§ **The task**: Can you turn the items below into a numbered list, with one line per number and the blank lines dropped?

[Records from a dataset]
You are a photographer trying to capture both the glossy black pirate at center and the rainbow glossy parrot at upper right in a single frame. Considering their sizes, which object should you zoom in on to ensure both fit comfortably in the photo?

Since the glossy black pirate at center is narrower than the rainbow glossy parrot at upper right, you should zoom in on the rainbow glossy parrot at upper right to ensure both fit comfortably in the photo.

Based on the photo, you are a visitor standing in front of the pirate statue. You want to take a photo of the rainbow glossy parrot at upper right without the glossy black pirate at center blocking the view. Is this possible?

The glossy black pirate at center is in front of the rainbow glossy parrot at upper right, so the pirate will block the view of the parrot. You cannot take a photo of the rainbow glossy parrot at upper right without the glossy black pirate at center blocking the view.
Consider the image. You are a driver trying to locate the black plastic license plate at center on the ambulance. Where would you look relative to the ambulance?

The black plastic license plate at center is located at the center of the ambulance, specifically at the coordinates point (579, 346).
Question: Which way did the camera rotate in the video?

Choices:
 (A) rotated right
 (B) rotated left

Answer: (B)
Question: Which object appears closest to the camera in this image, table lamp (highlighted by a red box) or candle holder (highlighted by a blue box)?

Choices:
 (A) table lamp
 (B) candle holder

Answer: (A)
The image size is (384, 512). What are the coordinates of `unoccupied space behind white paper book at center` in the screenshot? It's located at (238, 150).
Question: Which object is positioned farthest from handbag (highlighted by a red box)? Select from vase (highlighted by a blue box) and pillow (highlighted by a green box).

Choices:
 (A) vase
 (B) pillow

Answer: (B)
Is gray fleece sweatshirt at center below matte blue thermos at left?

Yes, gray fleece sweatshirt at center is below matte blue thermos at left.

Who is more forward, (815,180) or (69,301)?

§ **Exercise result**:
1. You are a photographer trying to capture both the glossy black pirate at center and the rainbow glossy parrot at upper right in a single frame. Considering their sizes, which object should you zoom in on to ensure both fit comfortably in the photo?
2. Since the glossy black pirate at center is narrower than the rainbow glossy parrot at upper right, you should zoom in on the rainbow glossy parrot at upper right to ensure both fit comfortably in the photo.
3. Based on the photo, you are a visitor standing in front of the pirate statue. You want to take a photo of the rainbow glossy parrot at upper right without the glossy black pirate at center blocking the view. Is this possible?
4. The glossy black pirate at center is in front of the rainbow glossy parrot at upper right, so the pirate will block the view of the parrot. You cannot take a photo of the rainbow glossy parrot at upper right without the glossy black pirate at center blocking the view.
5. Consider the image. You are a driver trying to locate the black plastic license plate at center on the ambulance. Where would you look relative to the ambulance?
6. The black plastic license plate at center is located at the center of the ambulance, specifically at the coordinates point (579, 346).
7. Question: Which way did the camera rotate in the video?
8. Choices:
9.  (A) rotated right
10.  (B) rotated left
11. Answer: (B)
12. Question: Which object appears closest to the camera in this image, table lamp (highlighted by a red box) or candle holder (highlighted by a blue box)?
13. Choices:
14.  (A) table lamp
15.  (B) candle holder
16. Answer: (A)
17. The image size is (384, 512). What are the coordinates of `unoccupied space behind white paper book at center` in the screenshot? It's located at (238, 150).
18. Question: Which object is positioned farthest from handbag (highlighted by a red box)? Select from vase (highlighted by a blue box) and pillow (highlighted by a green box).
19. Choices:
20.  (A) vase
21.  (B) pillow
22. Answer: (B)
23. Is gray fleece sweatshirt at center below matte blue thermos at left?
24. Yes, gray fleece sweatshirt at center is below matte blue thermos at left.
25. Who is more forward, (815,180) or (69,301)?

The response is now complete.